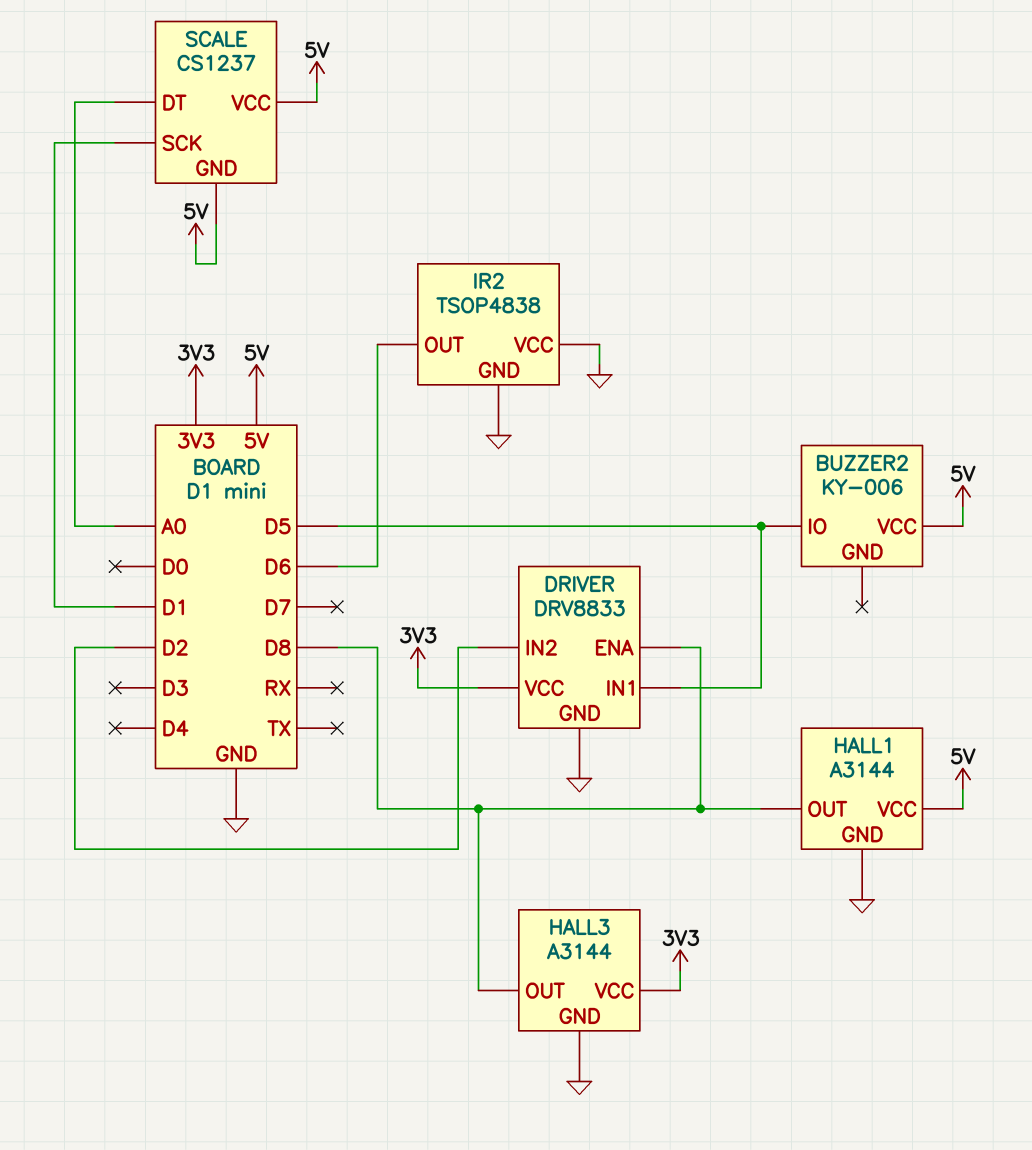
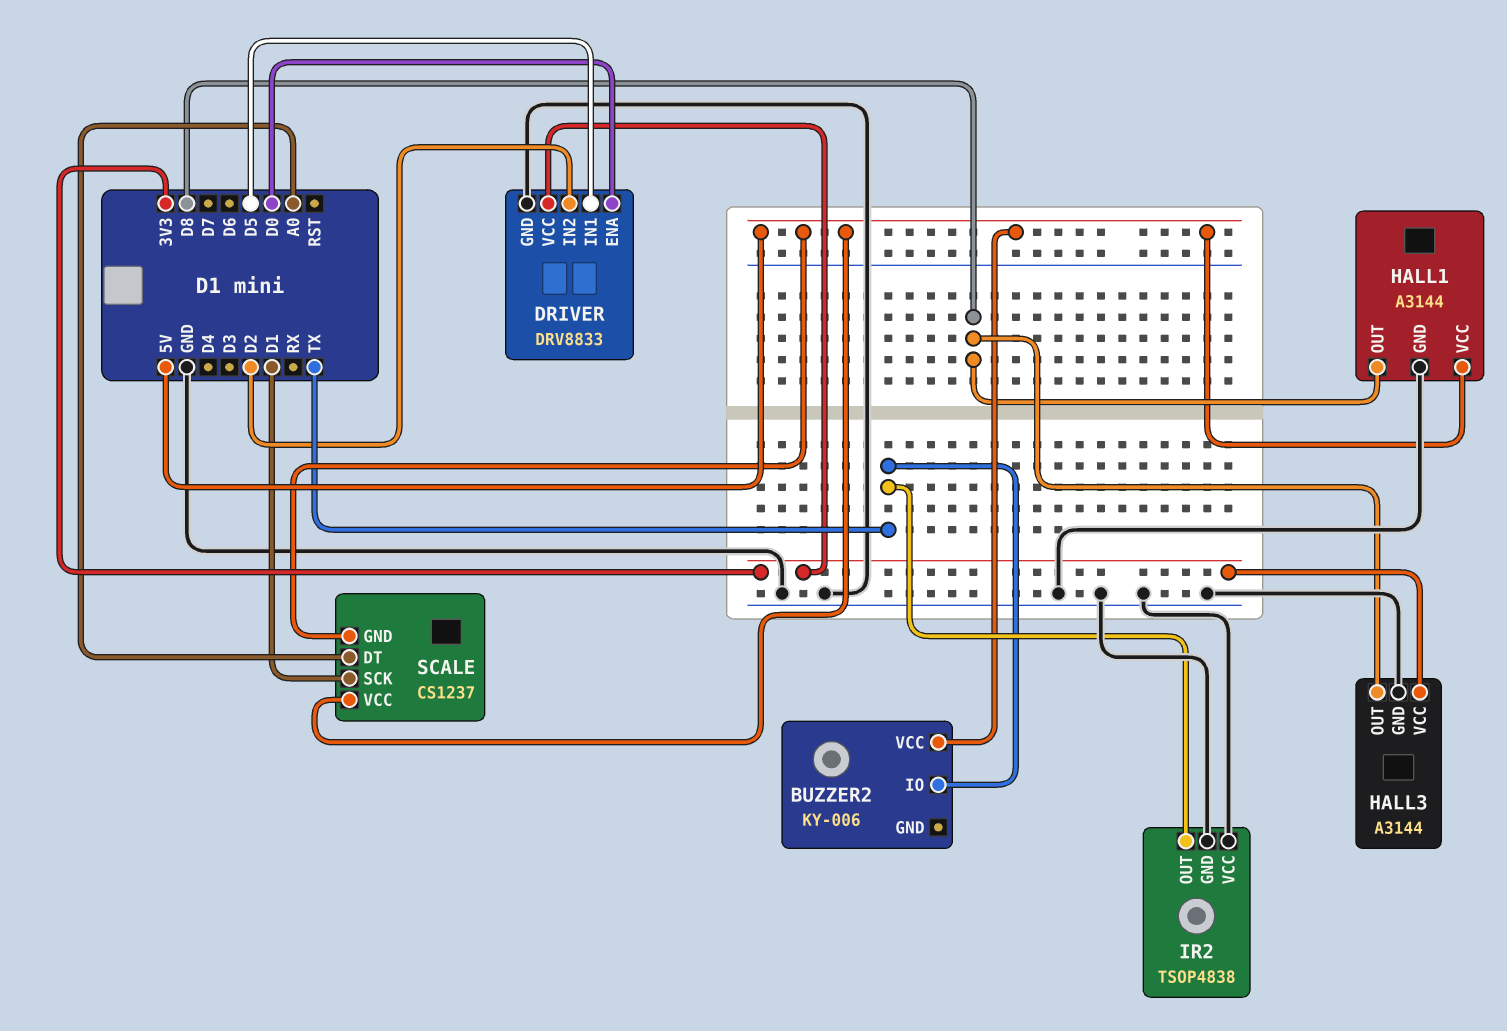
BUZZER2 pin IO: D5 -> TX
DRIVER pin ENA: D8 -> D0
IR2 pin OUT: D6 -> TX

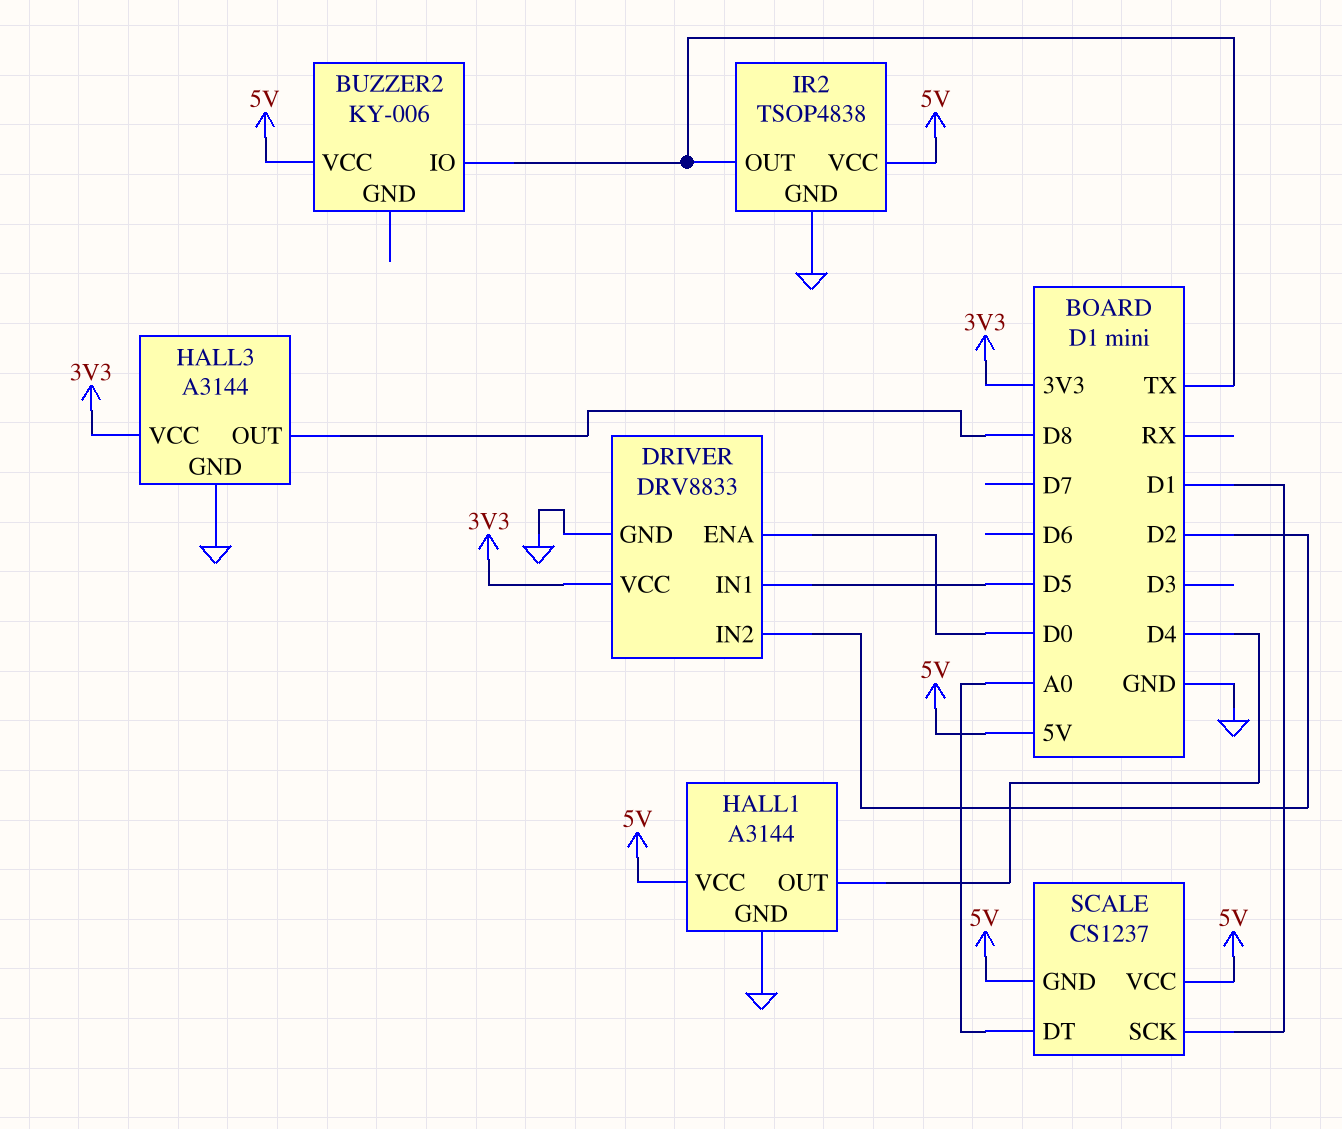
HALL1 pin OUT: D8 -> D4
IR2 pin VCC: GND -> 5V

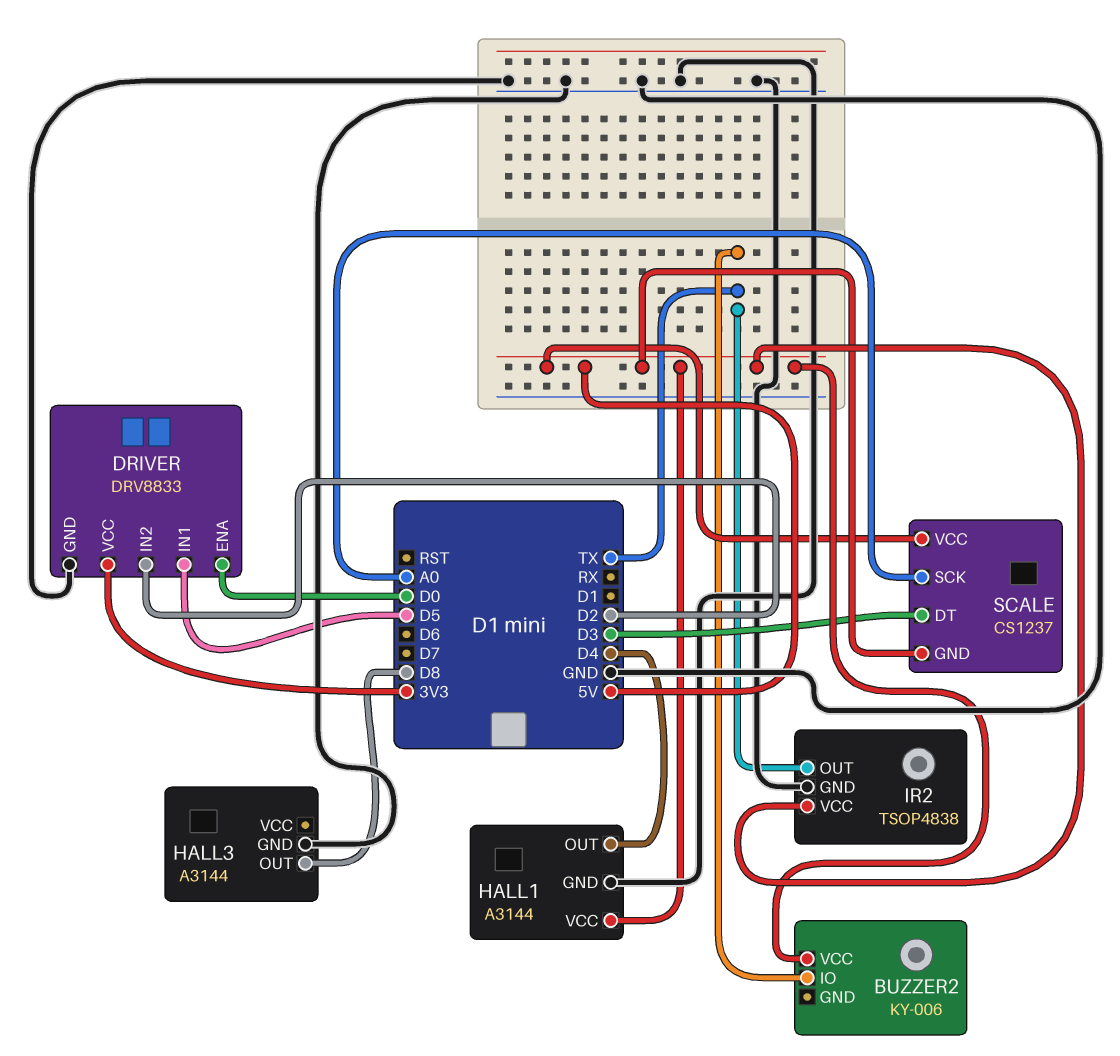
HALL3 pin VCC: 3V3 -> none
SCALE pin DT: A0 -> D3
SCALE pin SCK: D1 -> A0

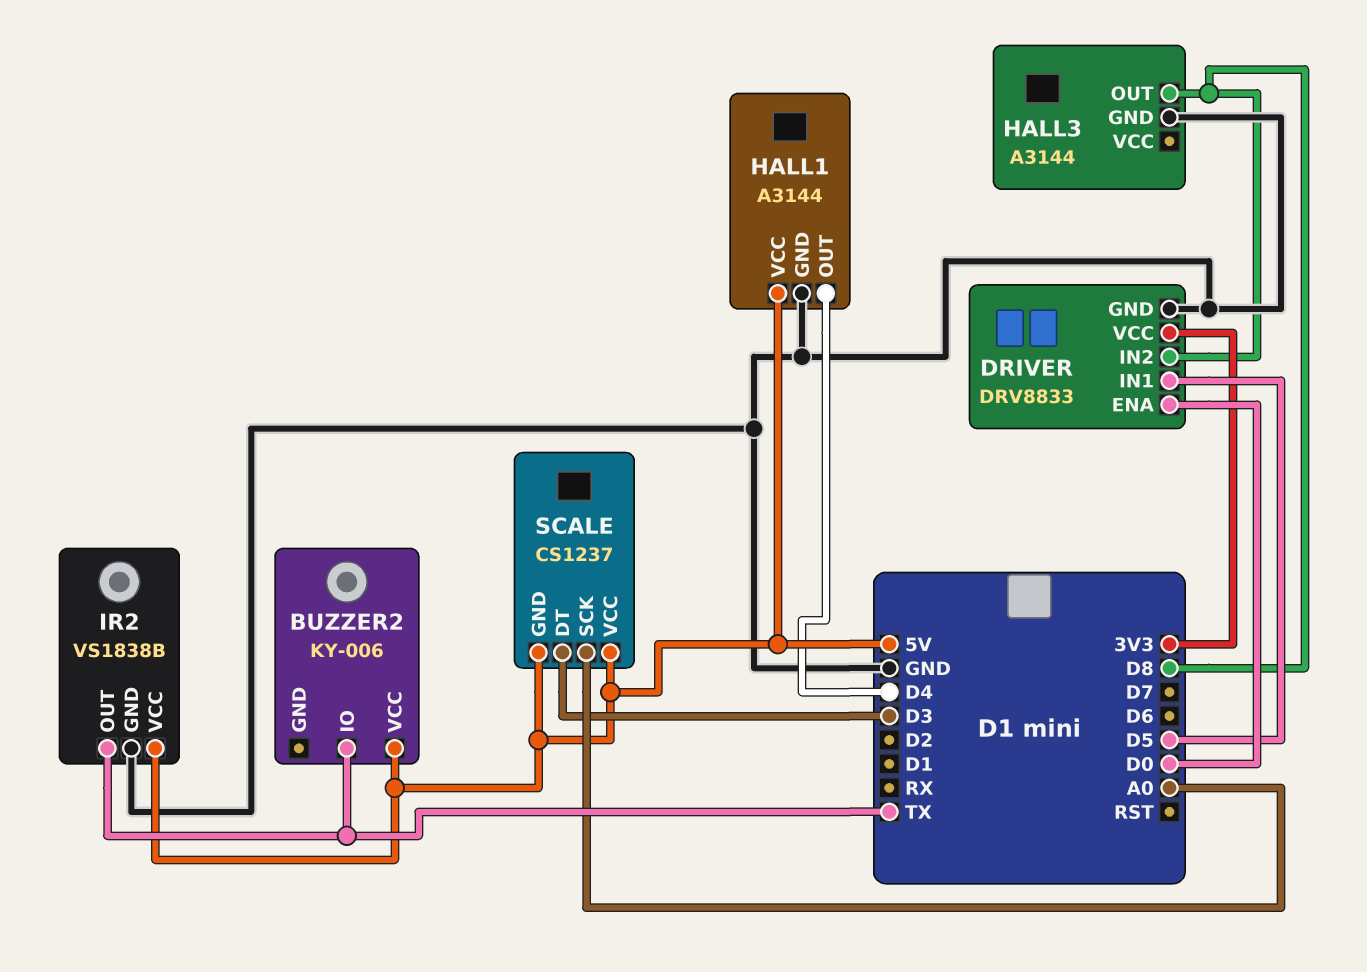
DRIVER pin IN2: D2 -> D8
IR2: TSOP4838 -> VS1838B

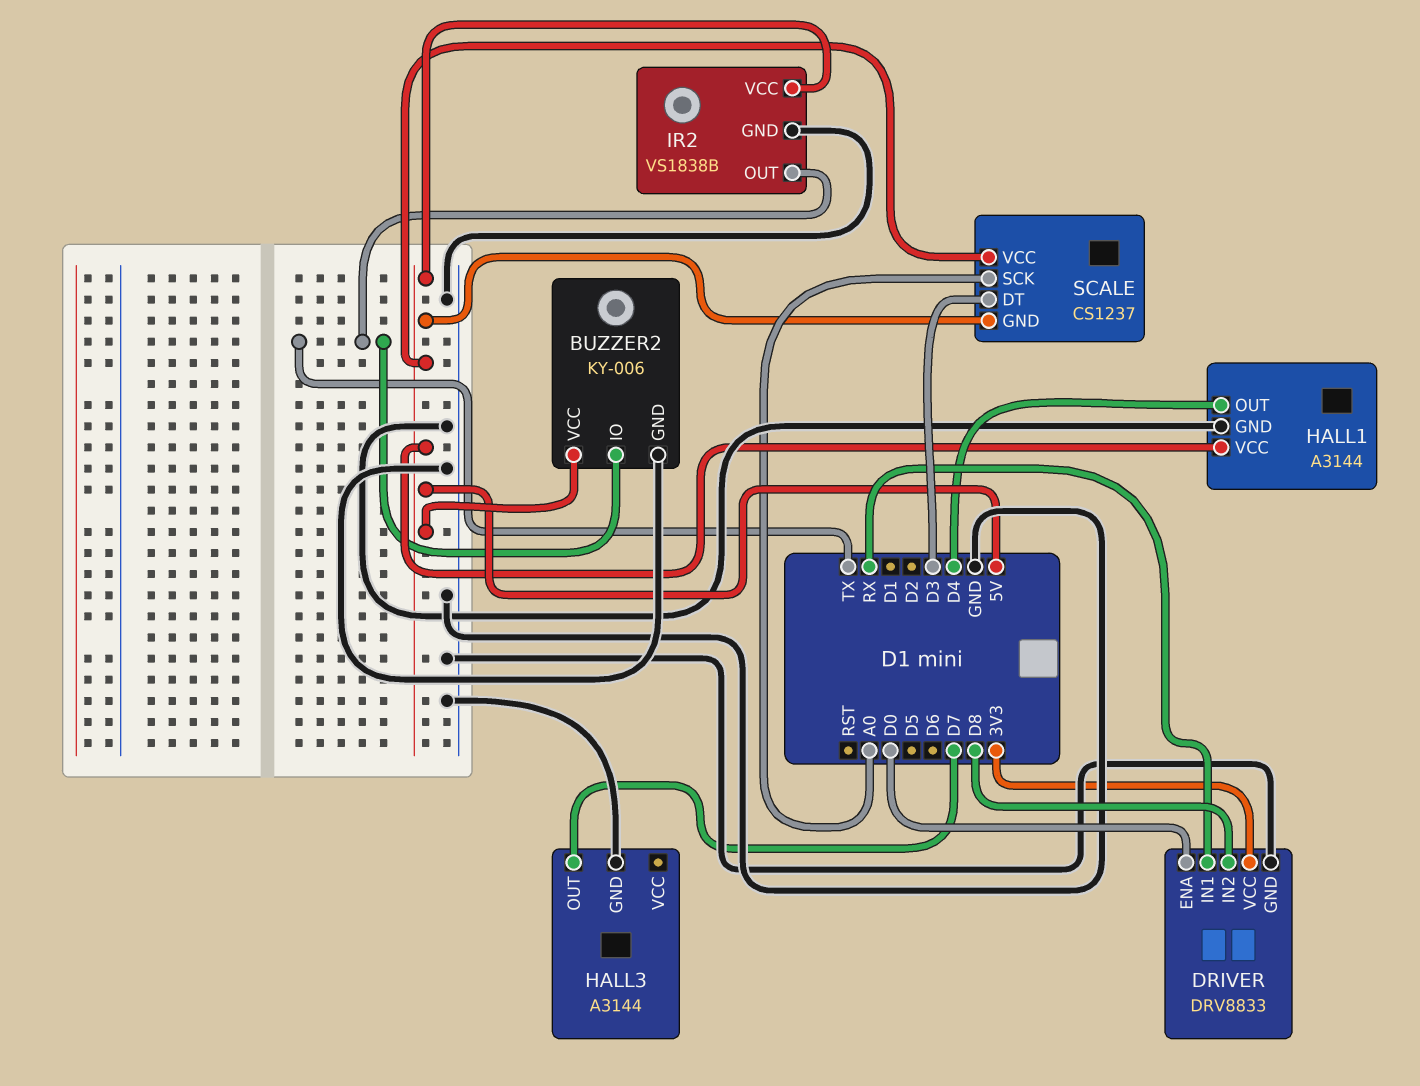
BUZZER2 pin GND: none -> GND
DRIVER pin IN1: D5 -> RX
HALL3 pin OUT: D8 -> D7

☆ ☆ ☆ ☆

Only the lines from the one containing "HALL3 pin VCC: 3V3 -> none" through the last line of the entries above, both included, belong in the answer, written out exactly; pictures do not.

HALL3 pin VCC: 3V3 -> none
SCALE pin DT: A0 -> D3
SCALE pin SCK: D1 -> A0

DRIVER pin IN2: D2 -> D8
IR2: TSOP4838 -> VS1838B

BUZZER2 pin GND: none -> GND
DRIVER pin IN1: D5 -> RX
HALL3 pin OUT: D8 -> D7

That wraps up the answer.